GOAL OF THE EXERCISE: Only the text of the records belongs in the answer; the pictures must be dropped.

== RECORDS SHOWN

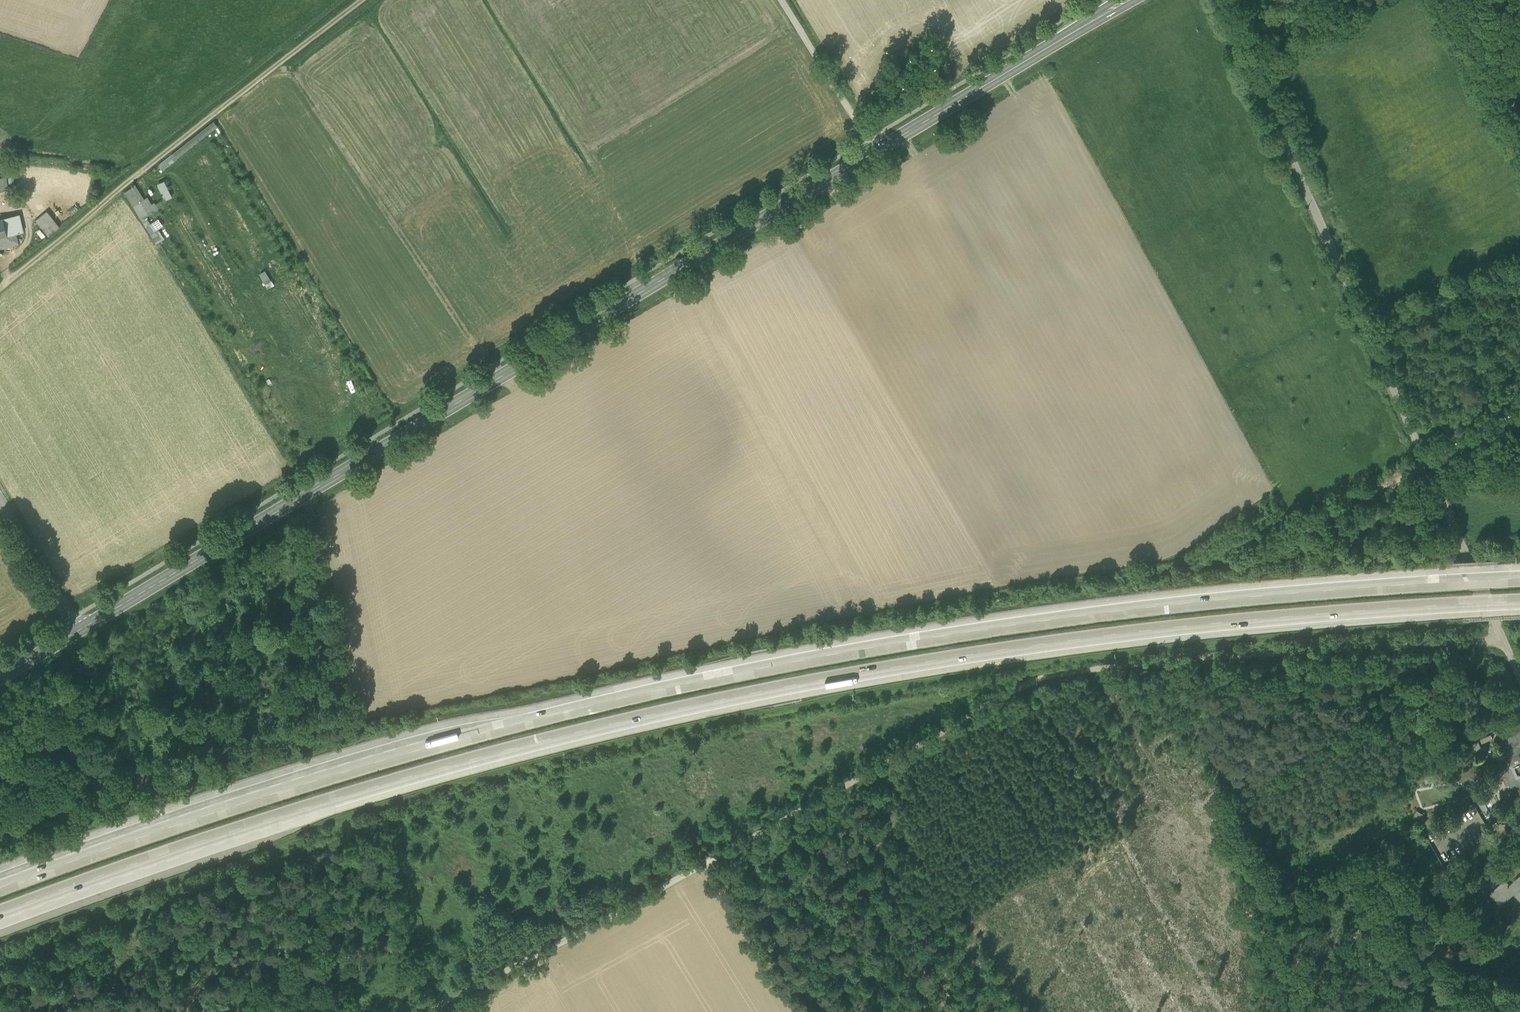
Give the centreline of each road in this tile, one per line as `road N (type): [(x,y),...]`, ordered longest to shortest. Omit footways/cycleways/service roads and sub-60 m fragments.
road 1 (motorway): [(0,909),(299,807),(680,708),(1145,629),(1519,598)]
road 2 (motorway): [(1519,575),(1140,607),(671,687),(309,781),(0,885)]
road 3 (secondary): [(1126,0),(78,630)]
road 4 (unclassified): [(422,1011),(1026,680),(1199,658),(1504,646)]
road 5 (unclassified): [(1429,465),(1222,0)]
road 6 (track): [(0,287),(359,0)]
road 7 (unclassified): [(1504,646),(1429,465)]
road 8 (track): [(781,0),(876,151)]
road 9 (tertiary): [(78,630),(0,500)]

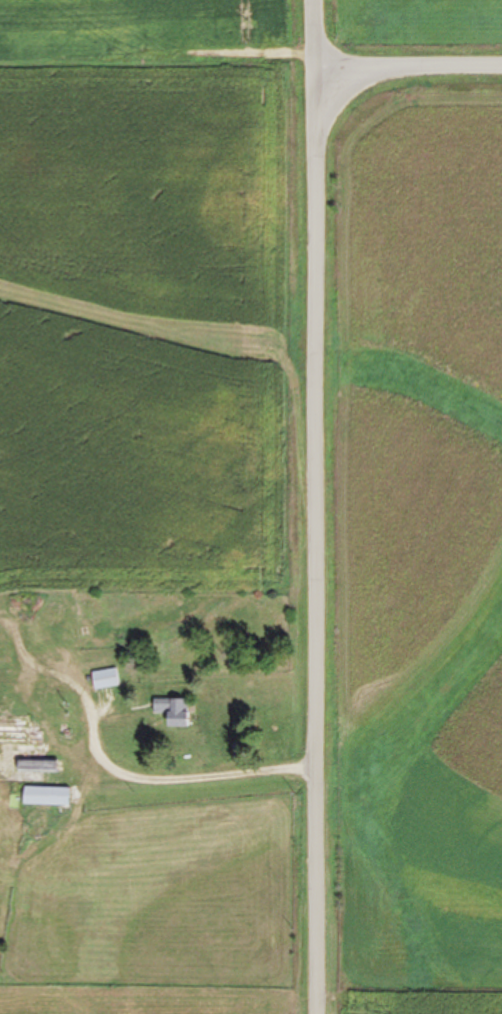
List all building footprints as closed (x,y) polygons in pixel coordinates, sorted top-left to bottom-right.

====

ANSWER BELOW:
Give the centreline of each road in this tile, one per line as `road N (type): [(x,y),...]`, ordered longest to shortest. Omit footways/cycleways/service roads and sub-60 m fragments.
road 1 (motorway): [(0,909),(299,807),(680,708),(1145,629),(1519,598)]
road 2 (motorway): [(1519,575),(1140,607),(671,687),(309,781),(0,885)]
road 3 (secondary): [(1126,0),(78,630)]
road 4 (unclassified): [(422,1011),(1026,680),(1199,658),(1504,646)]
road 5 (unclassified): [(1429,465),(1222,0)]
road 6 (track): [(0,287),(359,0)]
road 7 (unclassified): [(1504,646),(1429,465)]
road 8 (track): [(781,0),(876,151)]
road 9 (tertiary): [(78,630),(0,500)]

List all building footprints as closed (x,y) polygons in pixel coordinates, sorted top-left to bottom-right.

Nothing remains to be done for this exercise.